*How to complete this task*: Only one stretch of the data below should be repeated: the lines from the line containing "D7: LED white" through the line containing "U3: MCP73831 -> TP4054", inclusive, exactly as they are.

*Data shown*:
+---+

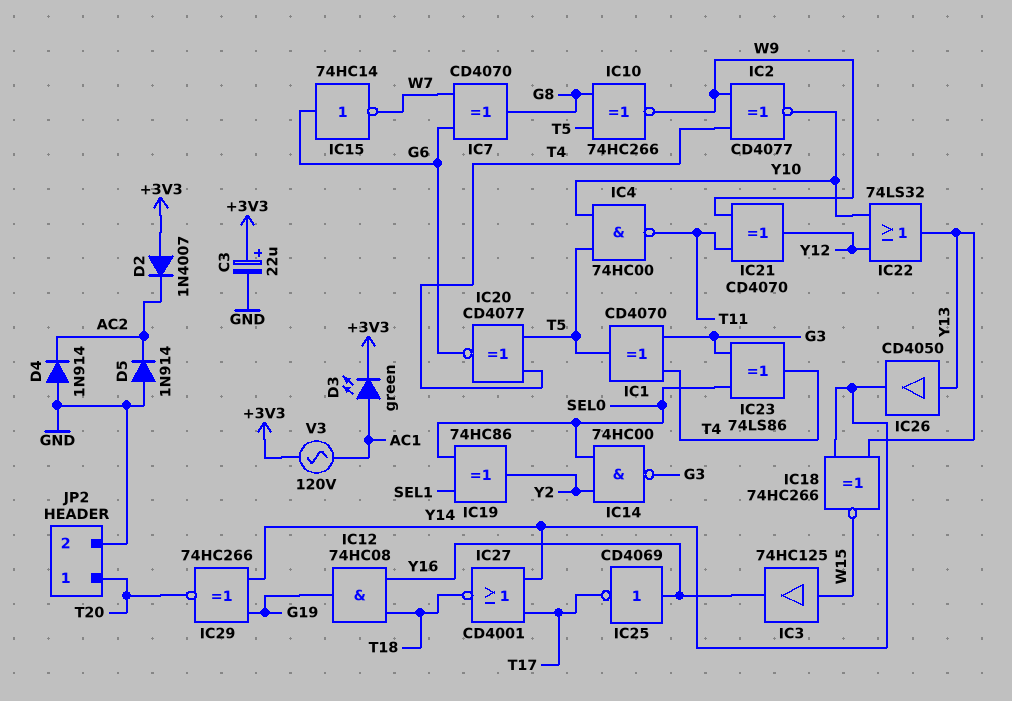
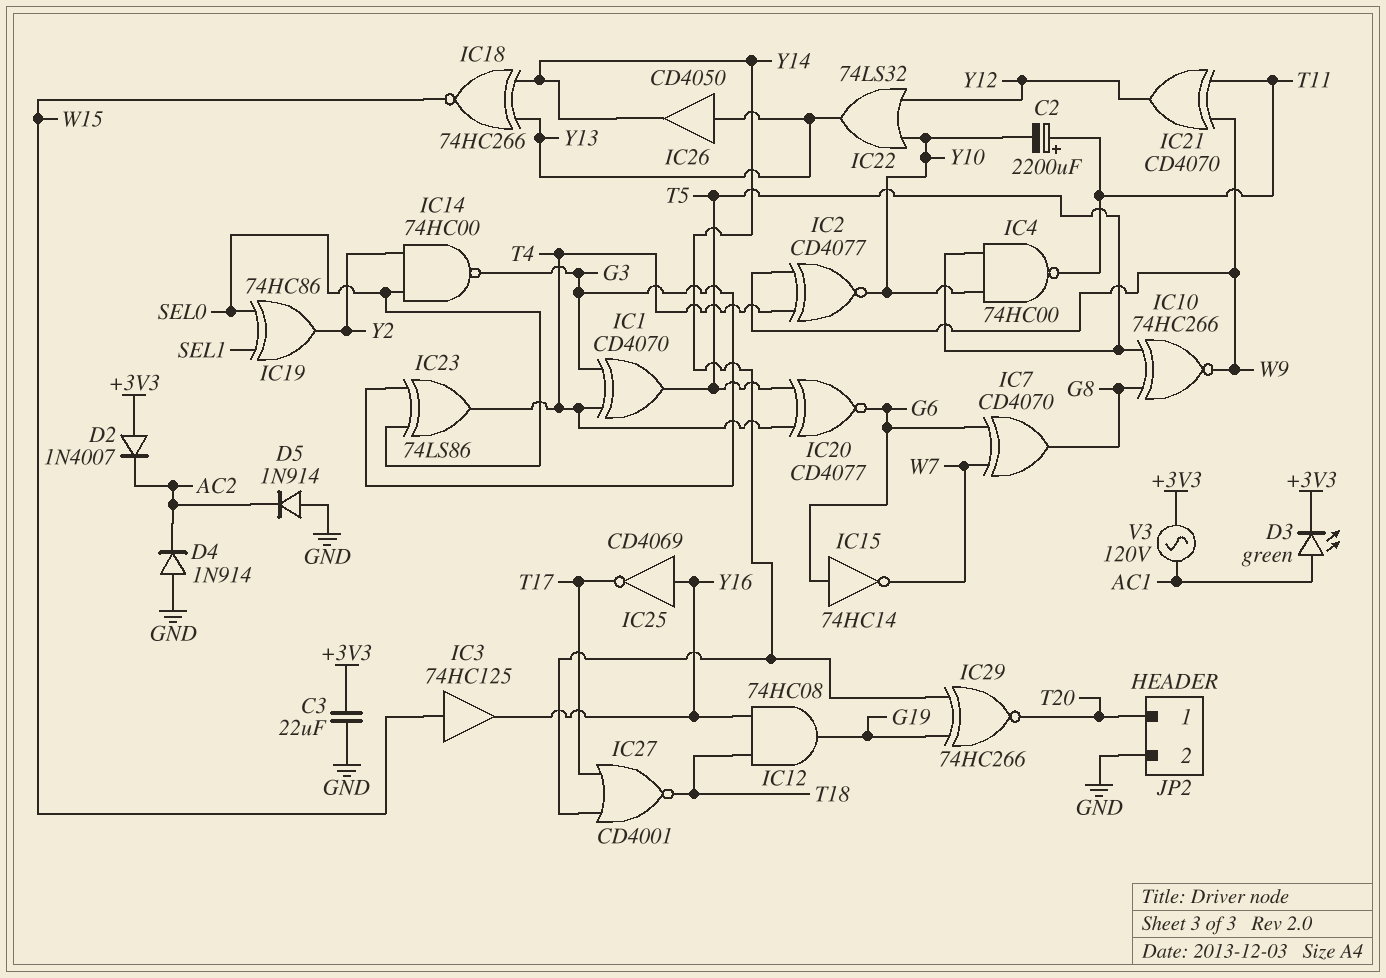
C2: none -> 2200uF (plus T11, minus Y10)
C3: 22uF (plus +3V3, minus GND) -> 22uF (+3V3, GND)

+---+

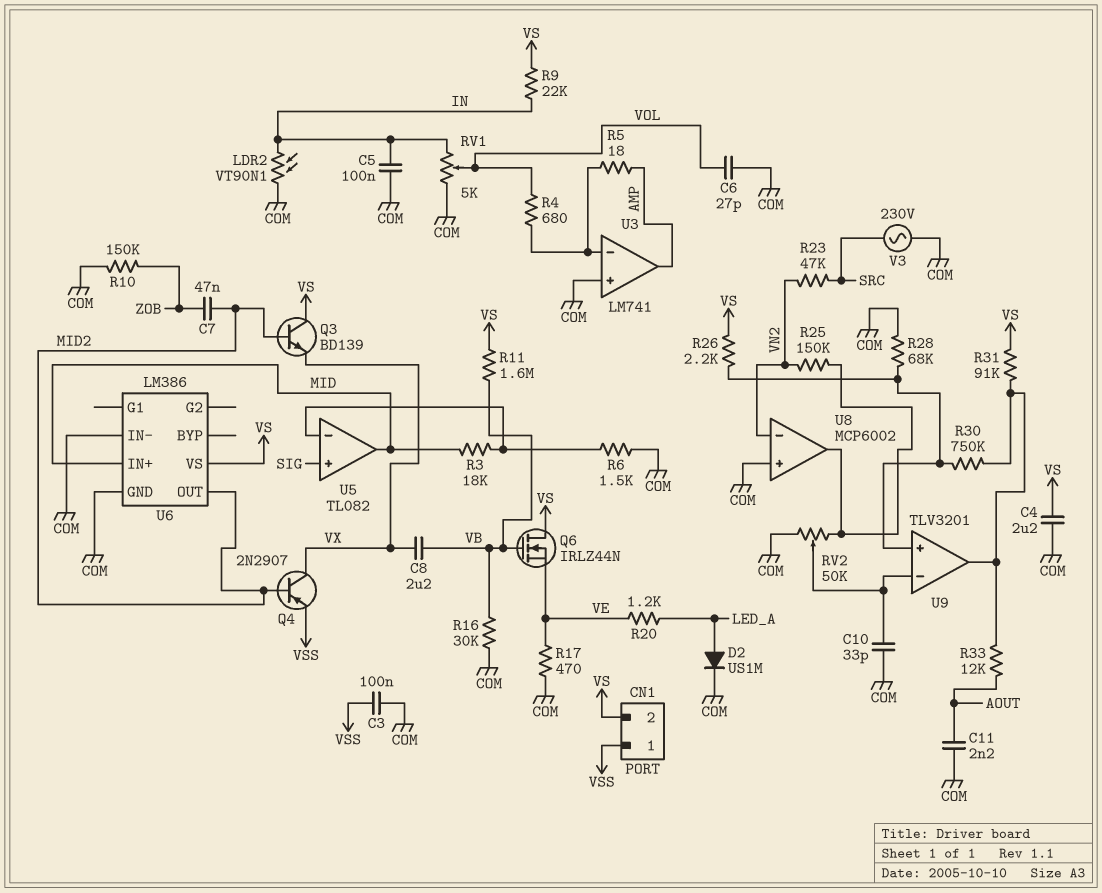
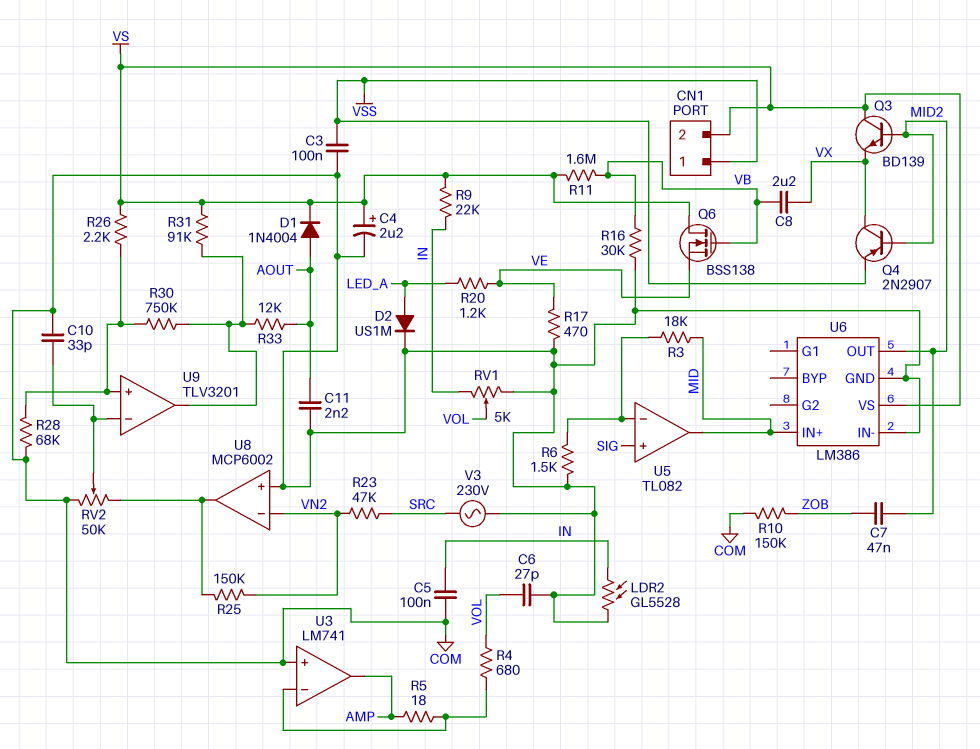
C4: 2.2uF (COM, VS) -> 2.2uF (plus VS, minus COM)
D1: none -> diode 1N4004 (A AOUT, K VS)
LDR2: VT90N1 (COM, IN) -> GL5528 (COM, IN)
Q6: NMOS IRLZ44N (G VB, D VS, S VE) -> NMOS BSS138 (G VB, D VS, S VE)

+---+

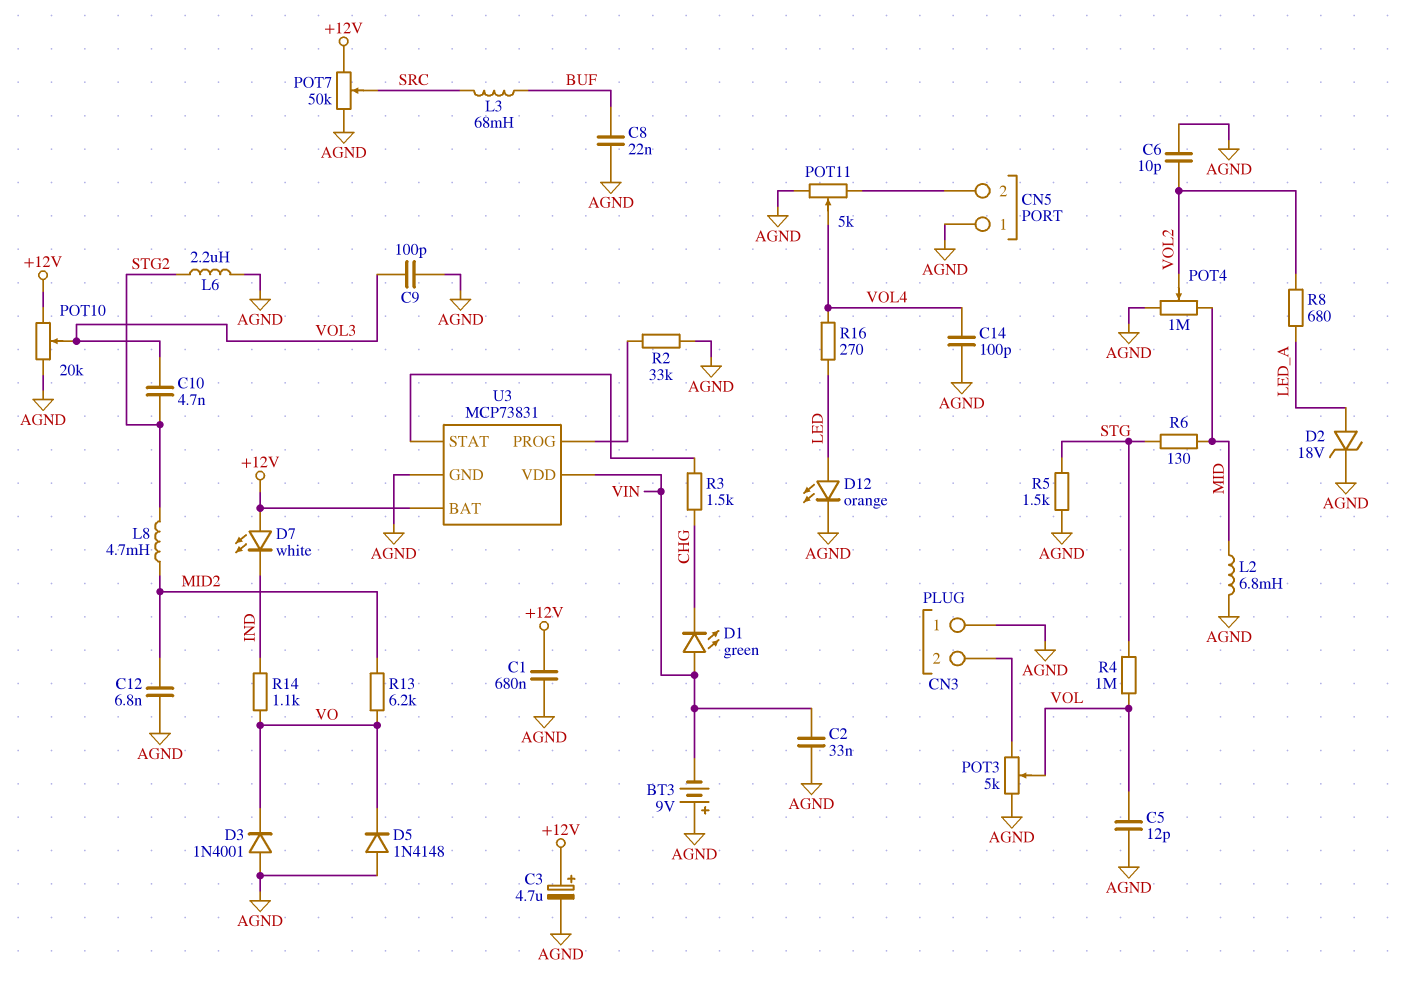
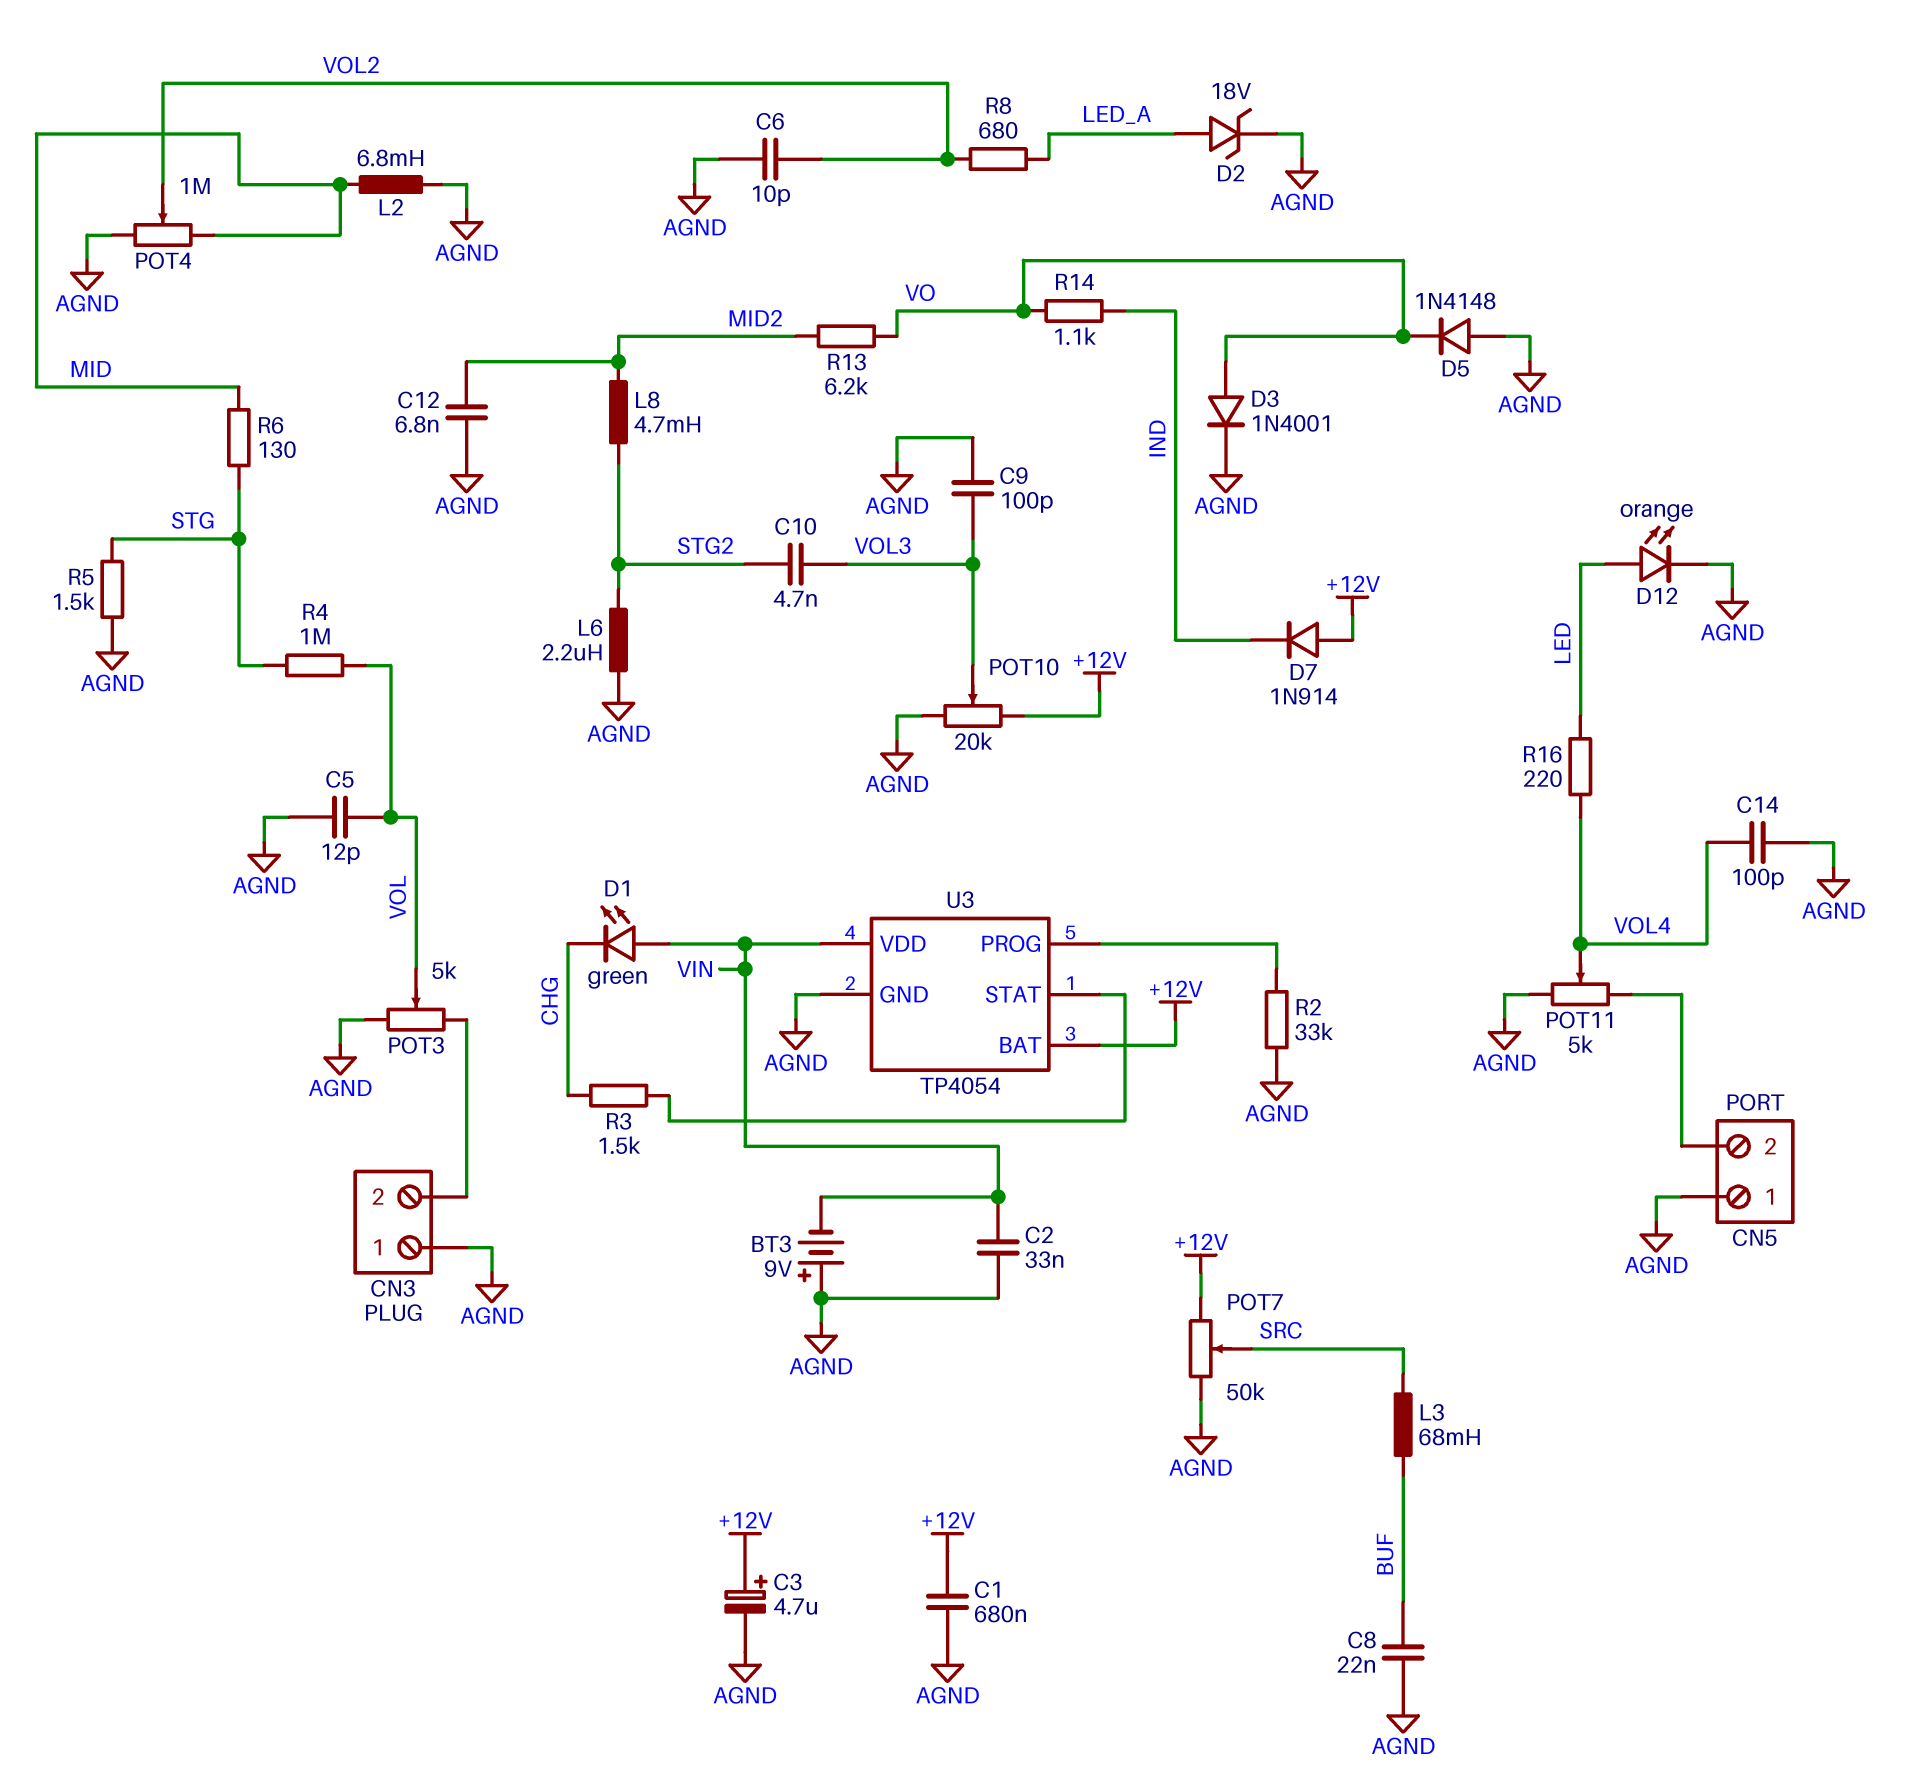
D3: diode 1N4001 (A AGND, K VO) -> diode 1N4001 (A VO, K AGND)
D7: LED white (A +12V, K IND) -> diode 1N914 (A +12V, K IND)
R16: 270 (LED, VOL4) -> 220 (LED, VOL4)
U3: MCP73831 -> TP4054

+---+

*Your response*:
D7: LED white (A +12V, K IND) -> diode 1N914 (A +12V, K IND)
R16: 270 (LED, VOL4) -> 220 (LED, VOL4)
U3: MCP73831 -> TP4054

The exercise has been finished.